Recorded information |
★ ★ ★ ★
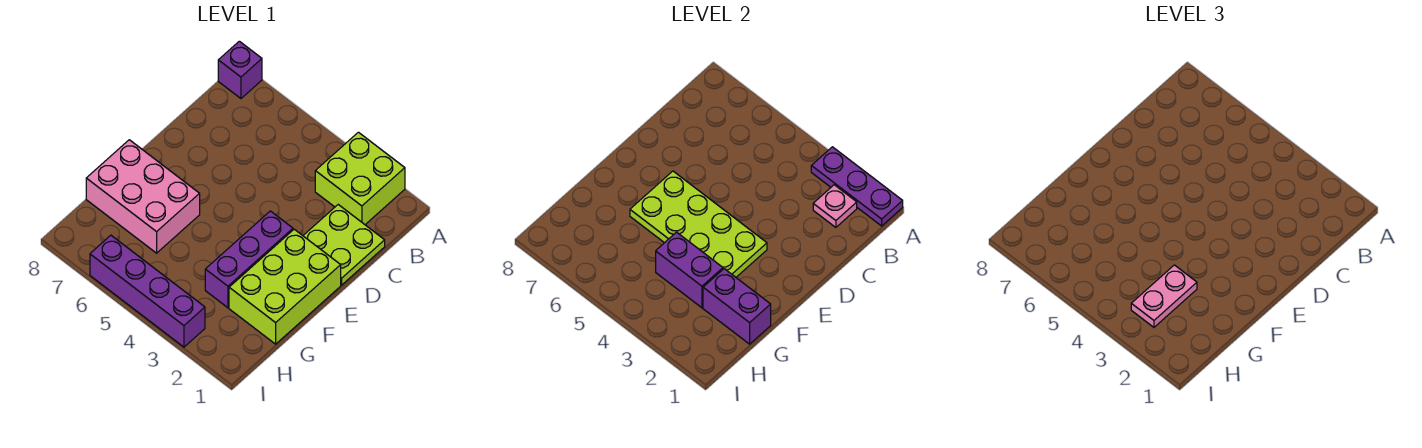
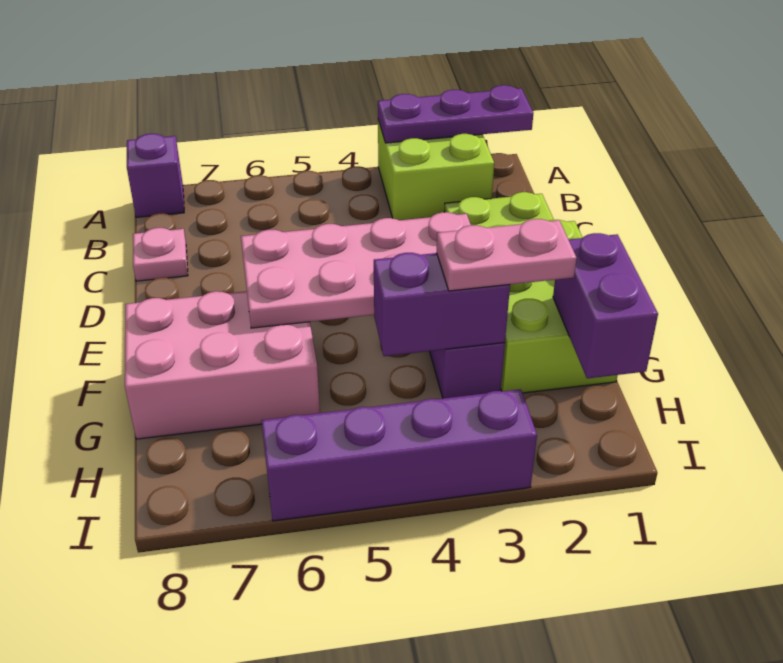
pink plate B2 level 2 -> pink plate C8 level 1
lime plate E3:F6 level 2 -> pink plate E3:F6 level 2
purple brick G1:G2 level 2 -> purple brick G1:H1 level 2
pink plate G3:H3 level 3 -> pink plate G2:G3 level 3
★ ★ ★ ★
Task requirements |
Copy exactly the lines of the listing above, beginning at the line with "purple brick G1:G2" and ending at its final line; write out nothing else.

Answer box |
purple brick G1:G2 level 2 -> purple brick G1:H1 level 2
pink plate G3:H3 level 3 -> pink plate G2:G3 level 3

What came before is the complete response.